*** TASK INPUTS Section Begins ***

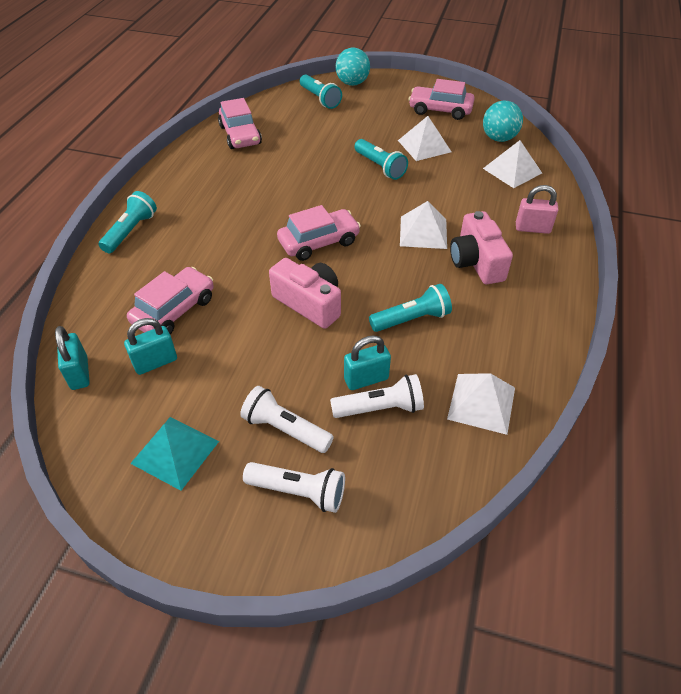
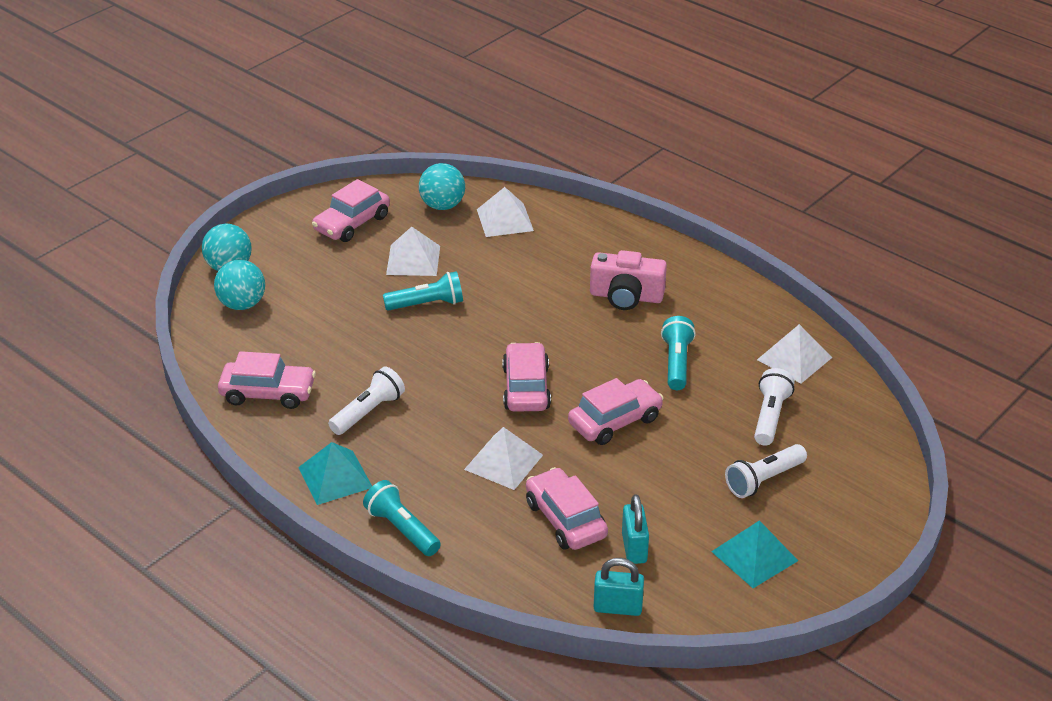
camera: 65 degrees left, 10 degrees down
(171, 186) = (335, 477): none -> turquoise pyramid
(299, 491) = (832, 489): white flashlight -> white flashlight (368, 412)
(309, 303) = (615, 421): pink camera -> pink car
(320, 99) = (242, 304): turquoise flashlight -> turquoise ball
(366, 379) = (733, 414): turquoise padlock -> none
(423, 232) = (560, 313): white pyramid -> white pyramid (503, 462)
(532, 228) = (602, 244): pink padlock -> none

*** TASK INPUTS Section Ends ***

- [PROBLEM DETAILS] Would you copy every line of the entries that includes the word "camera"?

- [ANSWER TO THE PROBLEM]
camera: 65 degrees left, 10 degrees down
(309, 303) = (615, 421): pink camera -> pink car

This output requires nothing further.